▶ _Activity_:
Reproduce the records below exactly as they appear, omitting any pictures they contain.

▶ _Data supplied_:
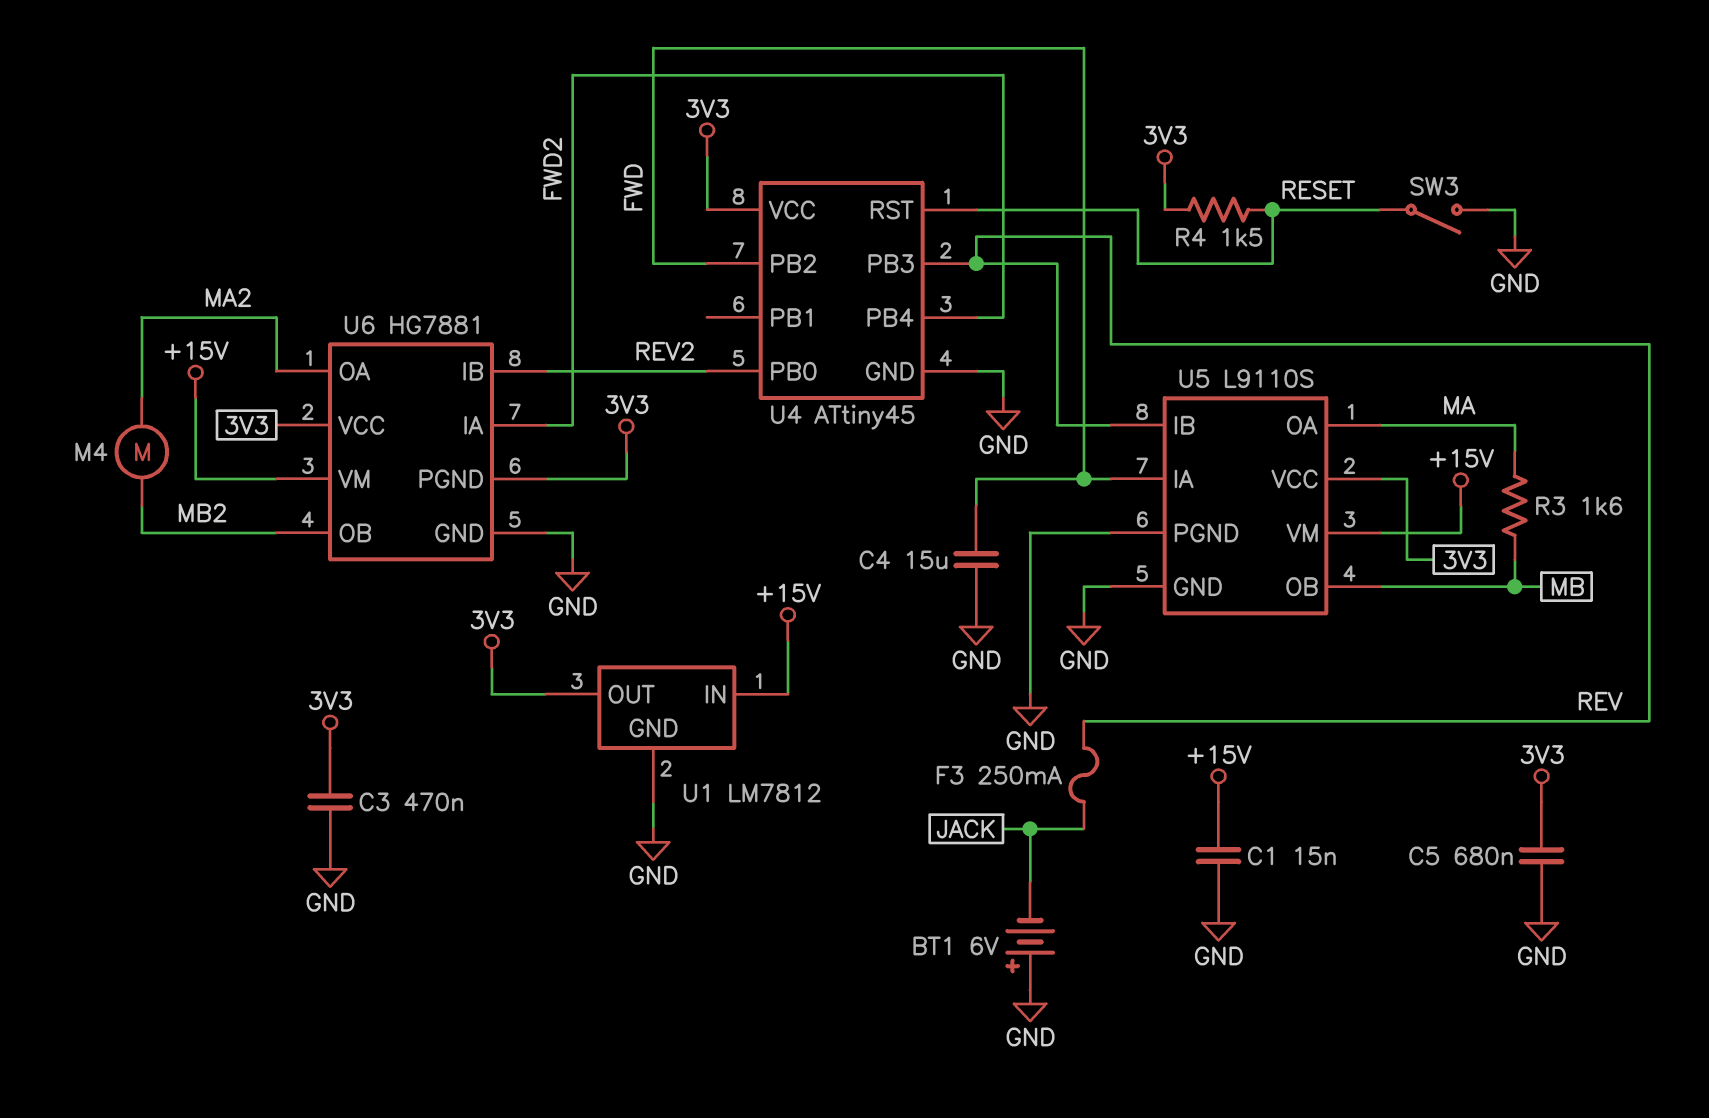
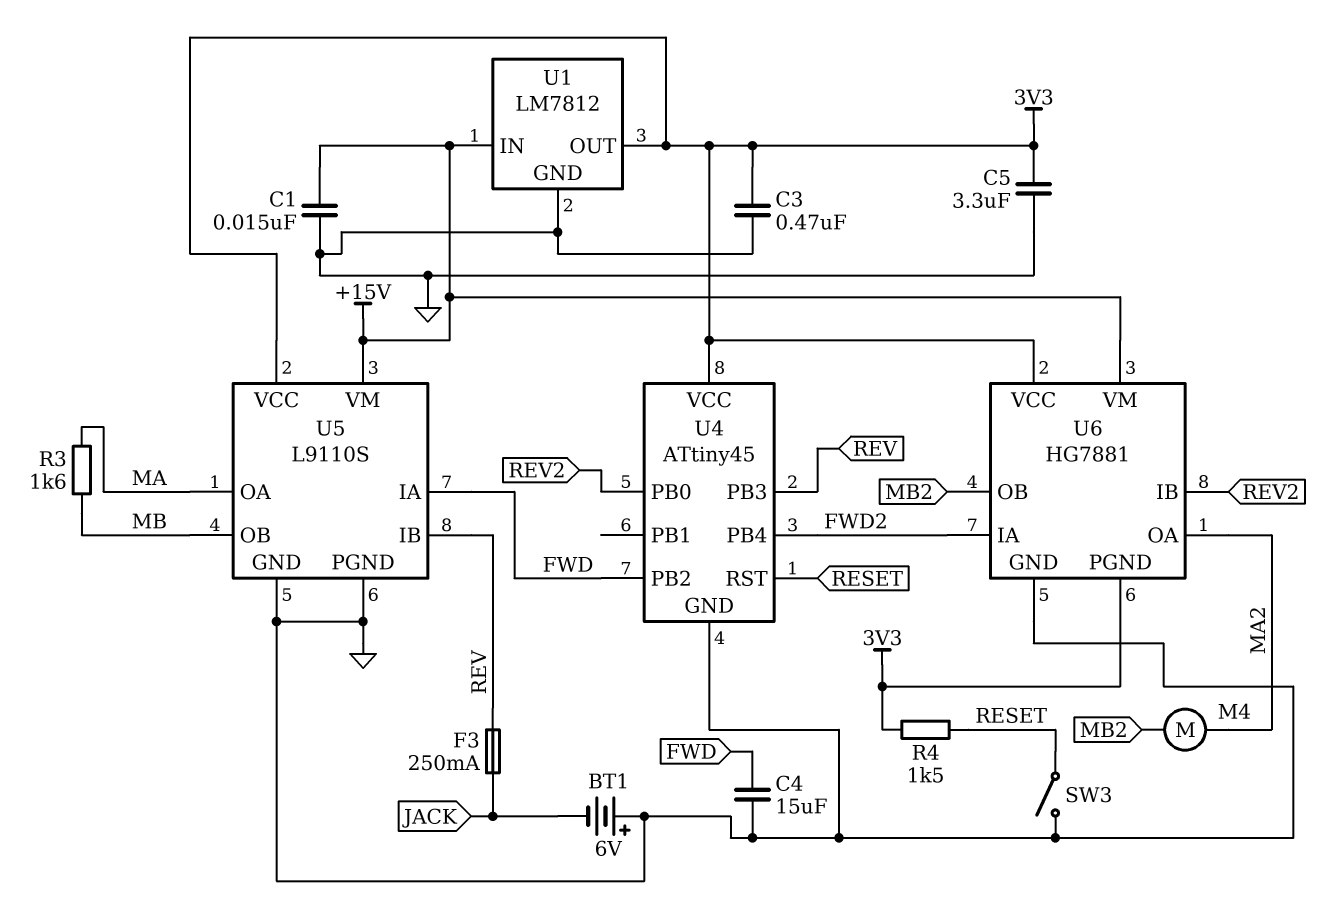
C5: 680nF (3V3, GND) -> 3.3uF (3V3, GND)

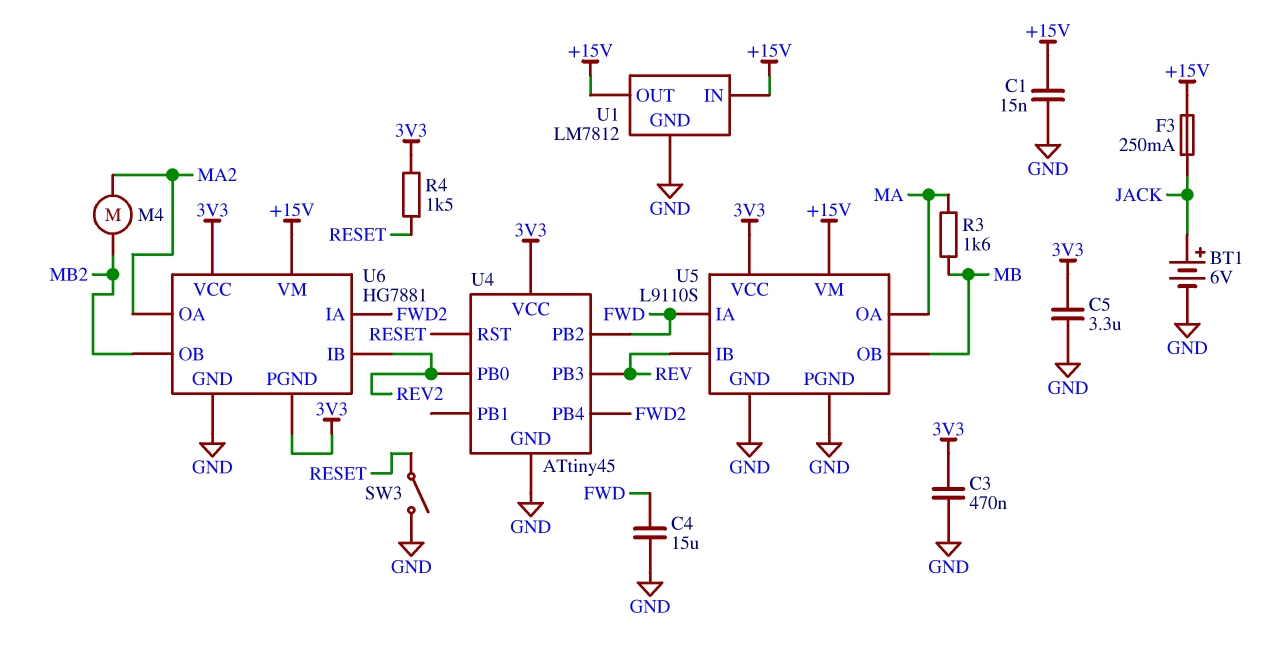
BT1: 6V (plus GND, minus JACK) -> 6V (plus JACK, minus GND)
F3: 250mA (JACK, REV) -> 250mA (+15V, JACK)
U1 pin OUT: 3V3 -> +15V

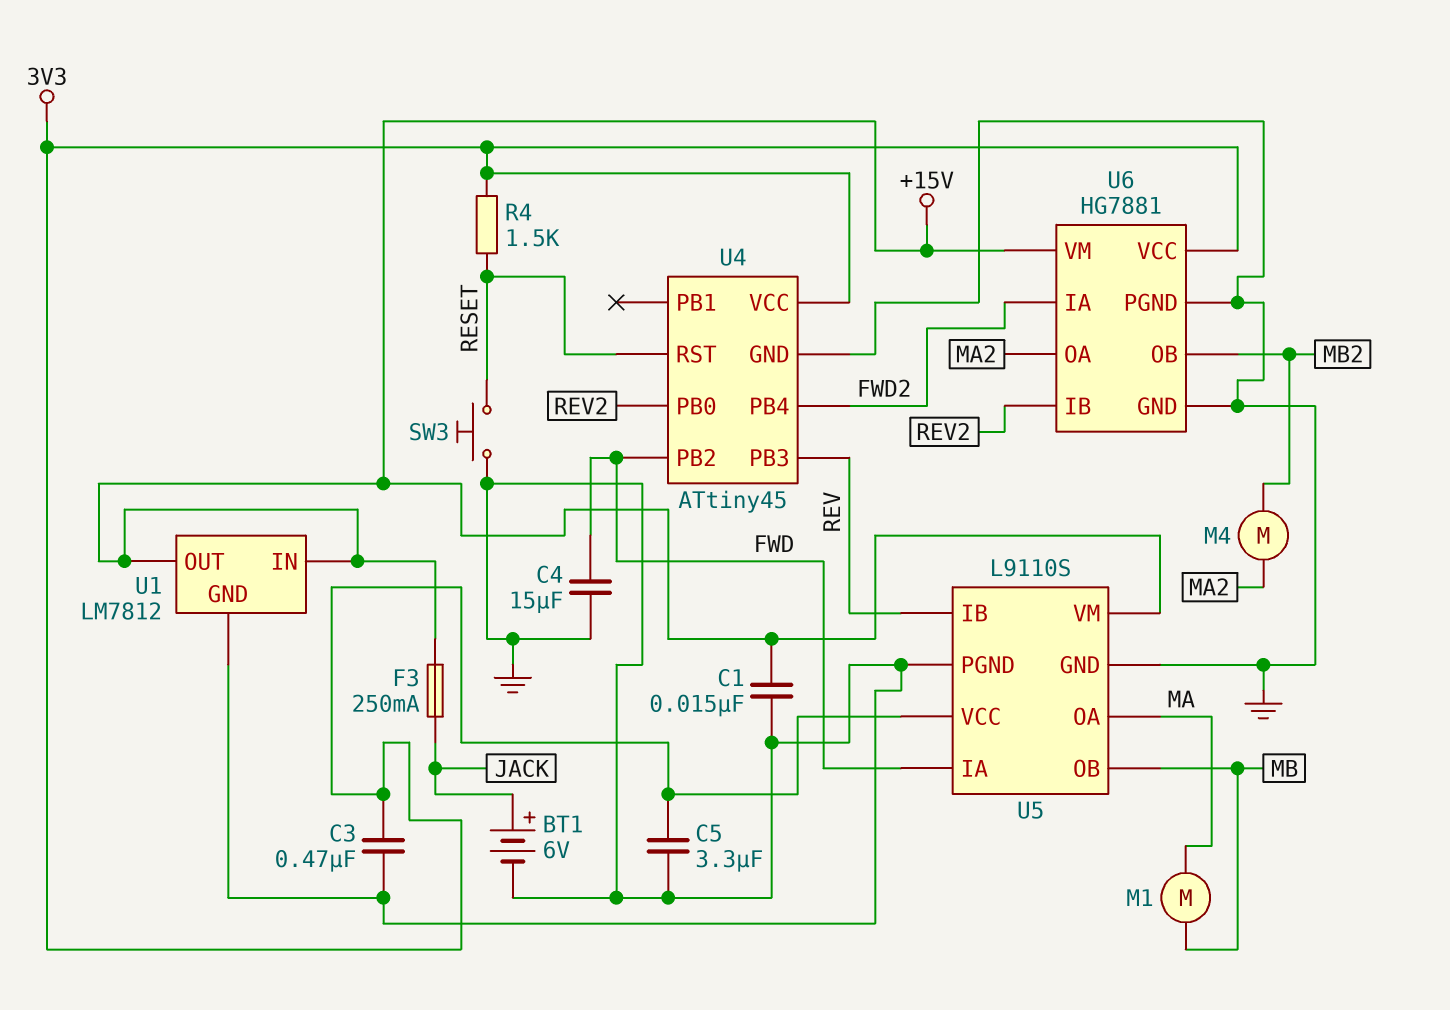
M1: none -> motor (MA, MB)
R3: 1.6k (MA, MB) -> none
SW3: switch (GND, RESET) -> button (GND, RESET)
U6 pin PGND: 3V3 -> GND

▶ _Output of the exercise_:
C5: 680nF (3V3, GND) -> 3.3uF (3V3, GND)

BT1: 6V (plus GND, minus JACK) -> 6V (plus JACK, minus GND)
F3: 250mA (JACK, REV) -> 250mA (+15V, JACK)
U1 pin OUT: 3V3 -> +15V

M1: none -> motor (MA, MB)
R3: 1.6k (MA, MB) -> none
SW3: switch (GND, RESET) -> button (GND, RESET)
U6 pin PGND: 3V3 -> GND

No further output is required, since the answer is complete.